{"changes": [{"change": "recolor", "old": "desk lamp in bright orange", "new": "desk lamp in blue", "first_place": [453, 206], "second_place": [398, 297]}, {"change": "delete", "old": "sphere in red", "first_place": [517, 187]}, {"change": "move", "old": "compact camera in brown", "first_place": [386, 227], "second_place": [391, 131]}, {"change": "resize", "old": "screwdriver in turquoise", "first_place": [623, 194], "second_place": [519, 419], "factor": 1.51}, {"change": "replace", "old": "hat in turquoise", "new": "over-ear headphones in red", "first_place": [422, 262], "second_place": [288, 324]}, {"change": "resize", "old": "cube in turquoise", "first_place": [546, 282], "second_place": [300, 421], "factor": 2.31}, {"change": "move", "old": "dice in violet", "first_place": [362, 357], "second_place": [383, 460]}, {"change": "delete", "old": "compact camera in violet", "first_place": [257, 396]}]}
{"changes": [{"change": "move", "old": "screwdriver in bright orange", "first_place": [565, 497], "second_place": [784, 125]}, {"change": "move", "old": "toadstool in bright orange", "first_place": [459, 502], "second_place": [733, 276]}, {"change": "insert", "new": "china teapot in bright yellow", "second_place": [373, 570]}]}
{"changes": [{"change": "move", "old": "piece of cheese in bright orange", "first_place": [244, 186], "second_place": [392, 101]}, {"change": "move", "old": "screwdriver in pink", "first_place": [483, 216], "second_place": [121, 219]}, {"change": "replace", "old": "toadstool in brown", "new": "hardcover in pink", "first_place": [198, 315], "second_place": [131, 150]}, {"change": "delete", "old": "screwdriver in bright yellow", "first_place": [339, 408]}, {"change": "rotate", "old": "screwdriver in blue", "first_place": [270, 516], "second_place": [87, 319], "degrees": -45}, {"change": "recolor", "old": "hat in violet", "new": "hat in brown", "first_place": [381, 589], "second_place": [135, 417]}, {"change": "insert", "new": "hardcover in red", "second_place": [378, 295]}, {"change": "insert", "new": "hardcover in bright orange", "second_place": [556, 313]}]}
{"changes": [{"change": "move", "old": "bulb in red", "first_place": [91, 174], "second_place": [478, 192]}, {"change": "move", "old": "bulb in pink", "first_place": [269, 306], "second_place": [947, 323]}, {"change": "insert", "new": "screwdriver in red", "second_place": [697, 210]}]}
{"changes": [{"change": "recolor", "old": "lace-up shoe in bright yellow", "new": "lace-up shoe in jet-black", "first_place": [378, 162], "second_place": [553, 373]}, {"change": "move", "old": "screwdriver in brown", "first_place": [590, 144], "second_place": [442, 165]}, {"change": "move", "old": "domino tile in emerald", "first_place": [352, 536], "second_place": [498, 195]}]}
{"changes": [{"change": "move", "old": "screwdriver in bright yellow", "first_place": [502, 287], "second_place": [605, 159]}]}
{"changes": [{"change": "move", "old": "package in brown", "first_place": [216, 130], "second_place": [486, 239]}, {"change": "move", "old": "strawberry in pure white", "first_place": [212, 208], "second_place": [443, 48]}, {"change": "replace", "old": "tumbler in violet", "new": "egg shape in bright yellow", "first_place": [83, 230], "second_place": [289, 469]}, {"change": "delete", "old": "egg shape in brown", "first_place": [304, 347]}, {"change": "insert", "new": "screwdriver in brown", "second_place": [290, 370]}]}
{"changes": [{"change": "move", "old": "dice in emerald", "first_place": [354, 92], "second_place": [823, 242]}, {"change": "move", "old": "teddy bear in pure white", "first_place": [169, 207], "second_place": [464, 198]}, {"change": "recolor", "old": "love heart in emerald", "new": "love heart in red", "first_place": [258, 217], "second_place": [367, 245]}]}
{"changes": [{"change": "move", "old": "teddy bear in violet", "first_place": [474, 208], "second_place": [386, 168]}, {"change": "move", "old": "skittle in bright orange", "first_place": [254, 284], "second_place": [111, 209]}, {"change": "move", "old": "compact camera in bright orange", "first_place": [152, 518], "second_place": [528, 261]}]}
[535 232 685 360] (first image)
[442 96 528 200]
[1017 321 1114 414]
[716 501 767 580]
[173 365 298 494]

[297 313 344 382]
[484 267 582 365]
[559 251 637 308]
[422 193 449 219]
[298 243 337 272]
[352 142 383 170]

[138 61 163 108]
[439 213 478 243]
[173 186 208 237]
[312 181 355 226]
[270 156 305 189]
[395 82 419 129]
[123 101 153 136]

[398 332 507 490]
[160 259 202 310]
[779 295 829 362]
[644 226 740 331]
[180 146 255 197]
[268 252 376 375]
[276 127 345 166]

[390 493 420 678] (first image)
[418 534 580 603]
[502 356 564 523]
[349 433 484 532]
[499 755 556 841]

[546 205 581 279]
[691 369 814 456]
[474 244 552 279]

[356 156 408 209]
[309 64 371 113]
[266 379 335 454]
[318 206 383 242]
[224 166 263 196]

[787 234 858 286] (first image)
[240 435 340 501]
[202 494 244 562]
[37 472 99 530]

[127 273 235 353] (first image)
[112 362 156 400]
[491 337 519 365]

———

**Action item:** Please output the complete listing without any alteration.

**Written response:**
{"changes": [{"change": "recolor", "old": "desk lamp in bright orange", "new": "desk lamp in blue", "first_place": [453, 206], "second_place": [398, 297]}, {"change": "delete", "old": "sphere in red", "first_place": [517, 187]}, {"change": "move", "old": "compact camera in brown", "first_place": [386, 227], "second_place": [391, 131]}, {"change": "resize", "old": "screwdriver in turquoise", "first_place": [623, 194], "second_place": [519, 419], "factor": 1.51}, {"change": "replace", "old": "hat in turquoise", "new": "over-ear headphones in red", "first_place": [422, 262], "second_place": [288, 324]}, {"change": "resize", "old": "cube in turquoise", "first_place": [546, 282], "second_place": [300, 421], "factor": 2.31}, {"change": "move", "old": "dice in violet", "first_place": [362, 357], "second_place": [383, 460]}, {"change": "delete", "old": "compact camera in violet", "first_place": [257, 396]}]}
{"changes": [{"change": "move", "old": "screwdriver in bright orange", "first_place": [565, 497], "second_place": [784, 125]}, {"change": "move", "old": "toadstool in bright orange", "first_place": [459, 502], "second_place": [733, 276]}, {"change": "insert", "new": "china teapot in bright yellow", "second_place": [373, 570]}]}
{"changes": [{"change": "move", "old": "piece of cheese in bright orange", "first_place": [244, 186], "second_place": [392, 101]}, {"change": "move", "old": "screwdriver in pink", "first_place": [483, 216], "second_place": [121, 219]}, {"change": "replace", "old": "toadstool in brown", "new": "hardcover in pink", "first_place": [198, 315], "second_place": [131, 150]}, {"change": "delete", "old": "screwdriver in bright yellow", "first_place": [339, 408]}, {"change": "rotate", "old": "screwdriver in blue", "first_place": [270, 516], "second_place": [87, 319], "degrees": -45}, {"change": "recolor", "old": "hat in violet", "new": "hat in brown", "first_place": [381, 589], "second_place": [135, 417]}, {"change": "insert", "new": "hardcover in red", "second_place": [378, 295]}, {"change": "insert", "new": "hardcover in bright orange", "second_place": [556, 313]}]}
{"changes": [{"change": "move", "old": "bulb in red", "first_place": [91, 174], "second_place": [478, 192]}, {"change": "move", "old": "bulb in pink", "first_place": [269, 306], "second_place": [947, 323]}, {"change": "insert", "new": "screwdriver in red", "second_place": [697, 210]}]}
{"changes": [{"change": "recolor", "old": "lace-up shoe in bright yellow", "new": "lace-up shoe in jet-black", "first_place": [378, 162], "second_place": [553, 373]}, {"change": "move", "old": "screwdriver in brown", "first_place": [590, 144], "second_place": [442, 165]}, {"change": "move", "old": "domino tile in emerald", "first_place": [352, 536], "second_place": [498, 195]}]}
{"changes": [{"change": "move", "old": "screwdriver in bright yellow", "first_place": [502, 287], "second_place": [605, 159]}]}
{"changes": [{"change": "move", "old": "package in brown", "first_place": [216, 130], "second_place": [486, 239]}, {"change": "move", "old": "strawberry in pure white", "first_place": [212, 208], "second_place": [443, 48]}, {"change": "replace", "old": "tumbler in violet", "new": "egg shape in bright yellow", "first_place": [83, 230], "second_place": [289, 469]}, {"change": "delete", "old": "egg shape in brown", "first_place": [304, 347]}, {"change": "insert", "new": "screwdriver in brown", "second_place": [290, 370]}]}
{"changes": [{"change": "move", "old": "dice in emerald", "first_place": [354, 92], "second_place": [823, 242]}, {"change": "move", "old": "teddy bear in pure white", "first_place": [169, 207], "second_place": [464, 198]}, {"change": "recolor", "old": "love heart in emerald", "new": "love heart in red", "first_place": [258, 217], "second_place": [367, 245]}]}
{"changes": [{"change": "move", "old": "teddy bear in violet", "first_place": [474, 208], "second_place": [386, 168]}, {"change": "move", "old": "skittle in bright orange", "first_place": [254, 284], "second_place": [111, 209]}, {"change": "move", "old": "compact camera in bright orange", "first_place": [152, 518], "second_place": [528, 261]}]}
[535 232 685 360] (first image)
[442 96 528 200]
[1017 321 1114 414]
[716 501 767 580]
[173 365 298 494]

[297 313 344 382]
[484 267 582 365]
[559 251 637 308]
[422 193 449 219]
[298 243 337 272]
[352 142 383 170]

[138 61 163 108]
[439 213 478 243]
[173 186 208 237]
[312 181 355 226]
[270 156 305 189]
[395 82 419 129]
[123 101 153 136]

[398 332 507 490]
[160 259 202 310]
[779 295 829 362]
[644 226 740 331]
[180 146 255 197]
[268 252 376 375]
[276 127 345 166]

[390 493 420 678] (first image)
[418 534 580 603]
[502 356 564 523]
[349 433 484 532]
[499 755 556 841]

[546 205 581 279]
[691 369 814 456]
[474 244 552 279]

[356 156 408 209]
[309 64 371 113]
[266 379 335 454]
[318 206 383 242]
[224 166 263 196]

[787 234 858 286] (first image)
[240 435 340 501]
[202 494 244 562]
[37 472 99 530]

[127 273 235 353] (first image)
[112 362 156 400]
[491 337 519 365]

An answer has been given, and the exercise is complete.